WHAT IS NEEDED. Transcribe, word for word, every line from the one containing "R7: 1k (IN, VDD) -> 1k (IN, INT)" through the final line of the records, and omit the pictures.

::: DATA SECTION :::

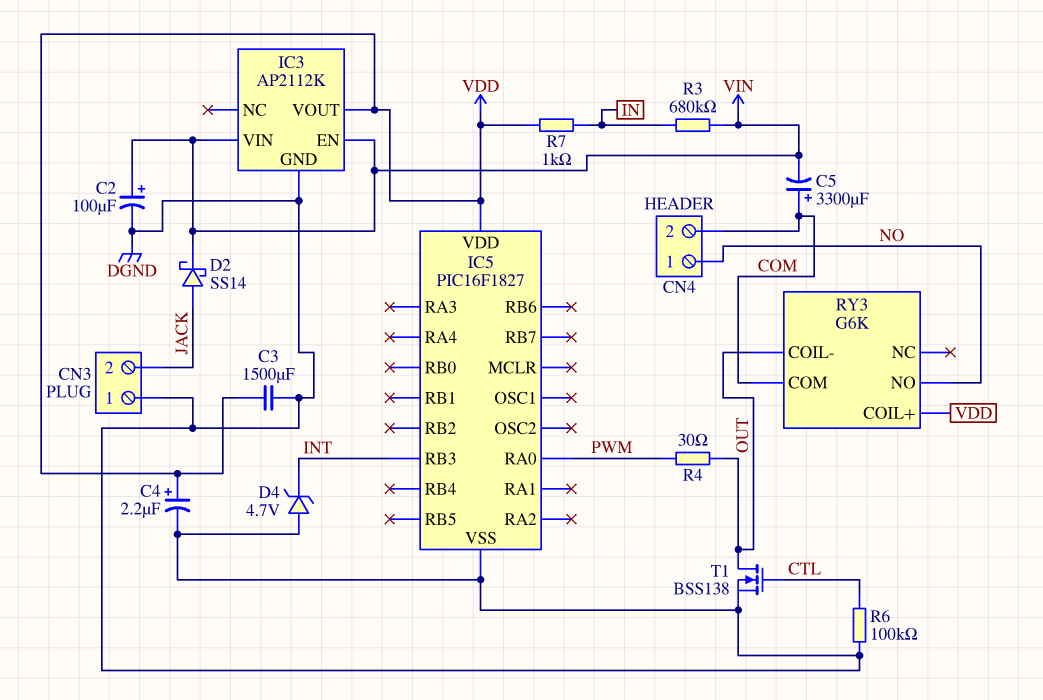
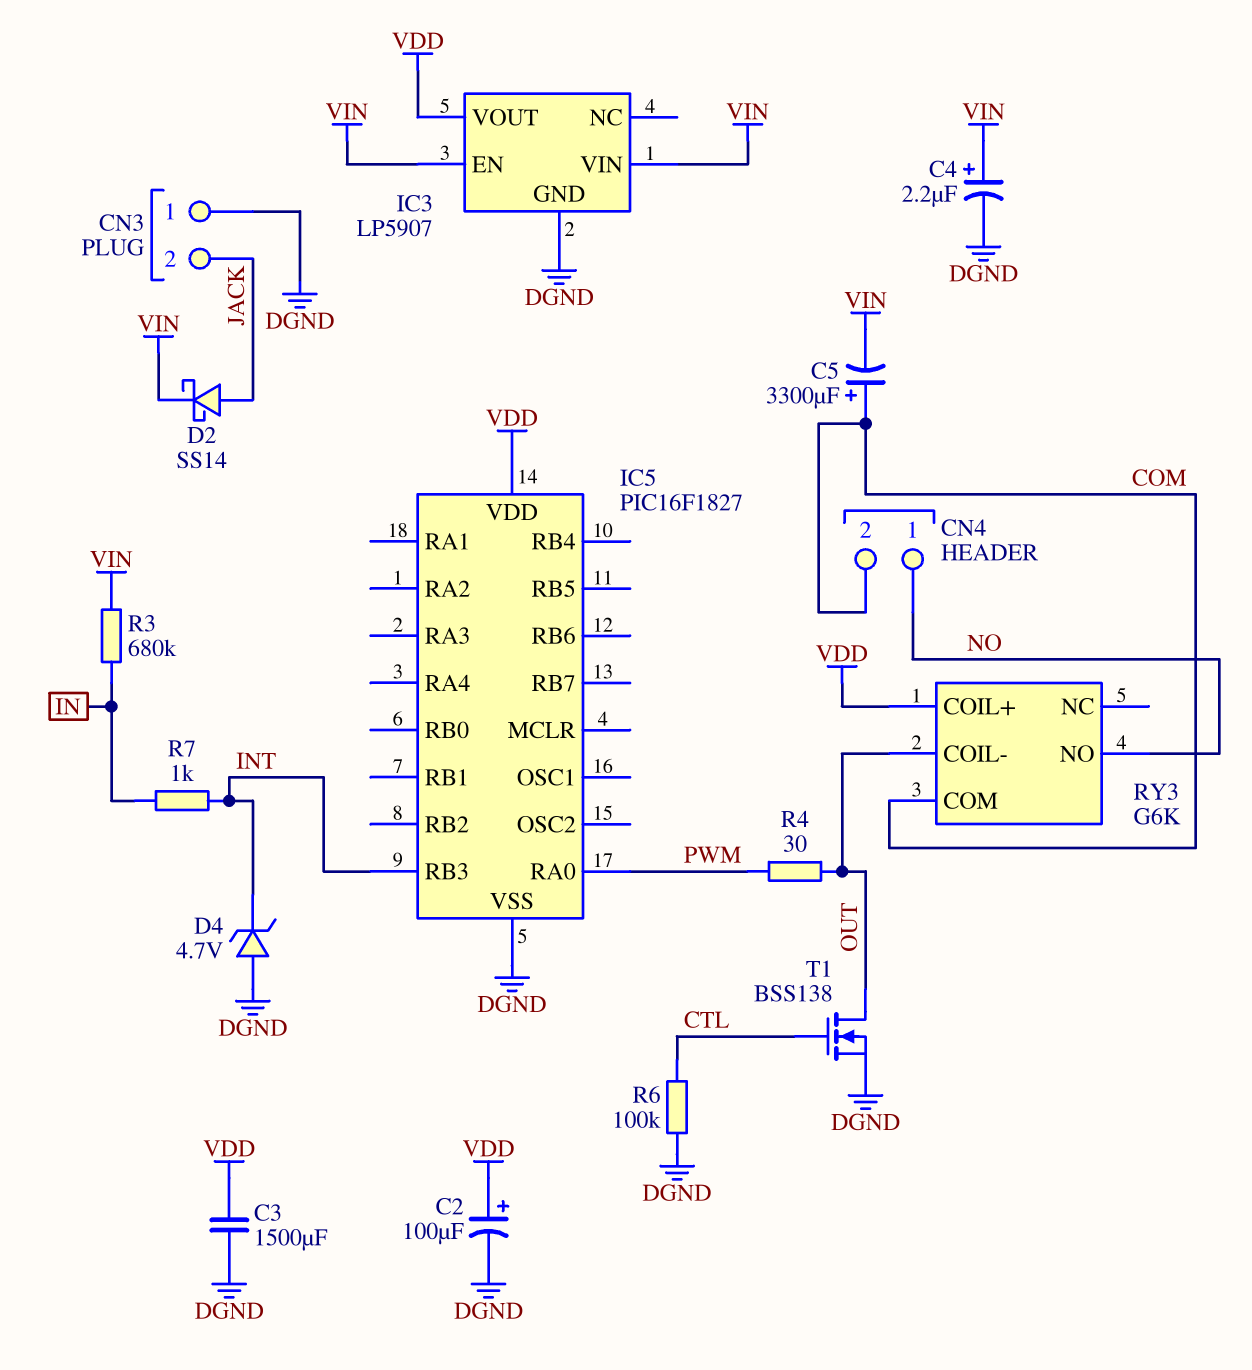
C2: 100uF (plus VIN, minus DGND) -> 100uF (plus VDD, minus DGND)
C4: 2.2uF (plus VDD, minus DGND) -> 2.2uF (plus VIN, minus DGND)
IC3: AP2112K -> LP5907
R7: 1k (IN, VDD) -> 1k (IN, INT)

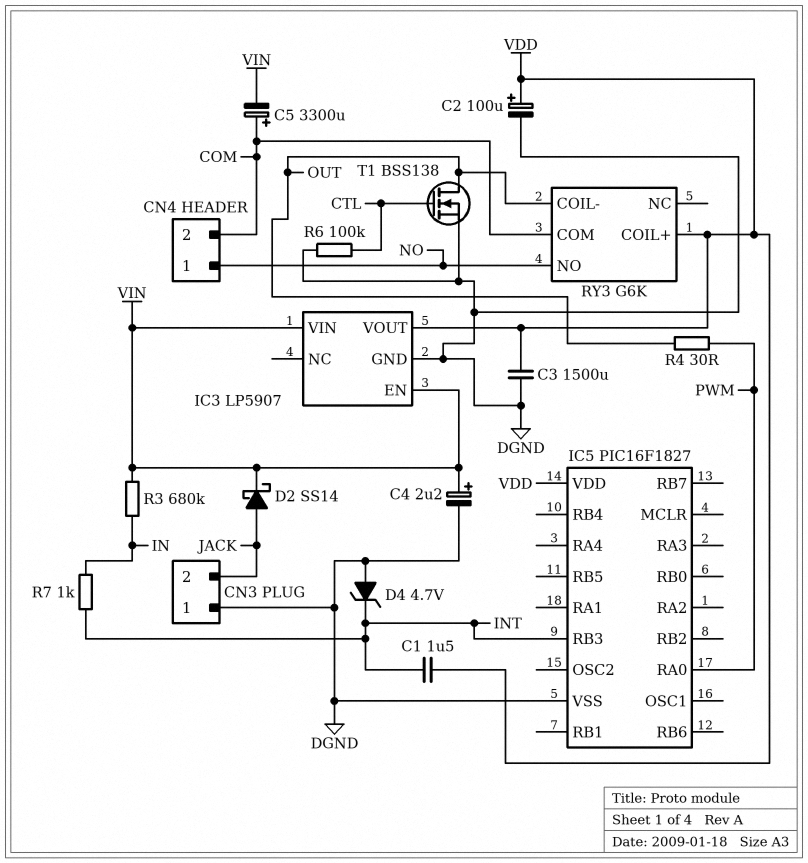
C1: none -> 1.5uF (INT, VDD)

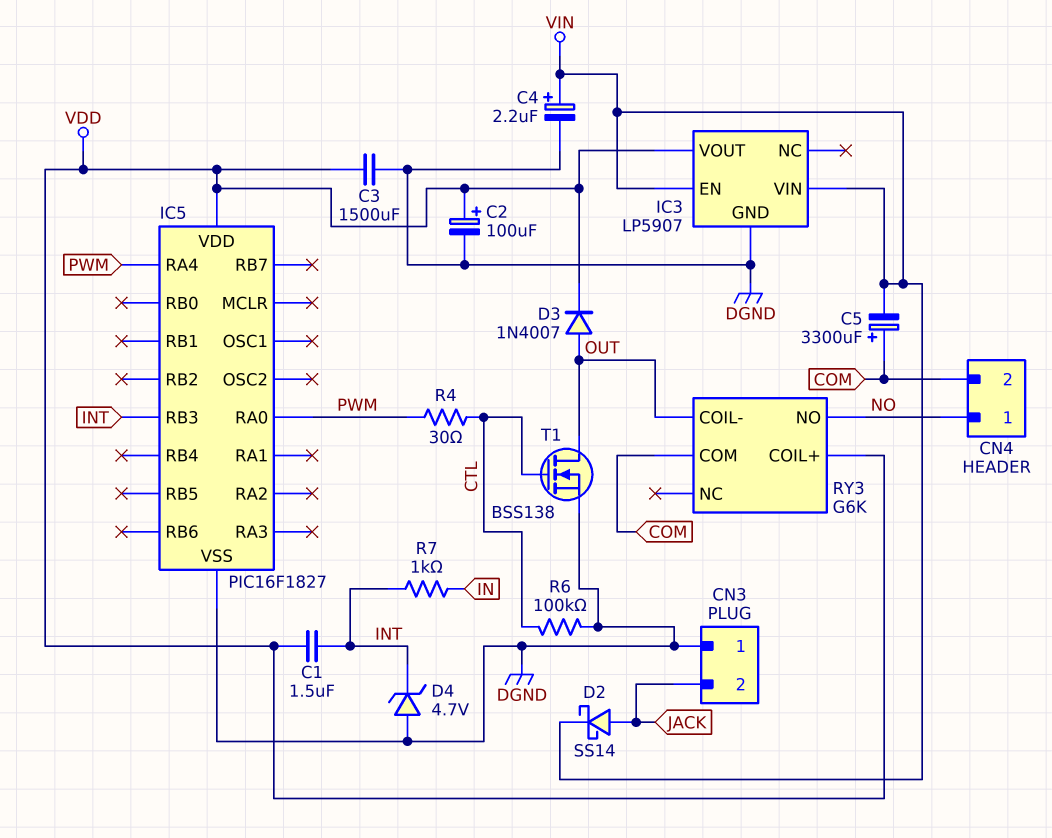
D3: none -> diode 1N4007 (A OUT, K VDD)
IC5 pin RA4: none -> PWM
R3: 680k (IN, VIN) -> none
R4: 30 (OUT, PWM) -> 30 (CTL, PWM)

:::

SOLUTION TO THE EXERCISE.
R7: 1k (IN, VDD) -> 1k (IN, INT)

C1: none -> 1.5uF (INT, VDD)

D3: none -> diode 1N4007 (A OUT, K VDD)
IC5 pin RA4: none -> PWM
R3: 680k (IN, VIN) -> none
R4: 30 (OUT, PWM) -> 30 (CTL, PWM)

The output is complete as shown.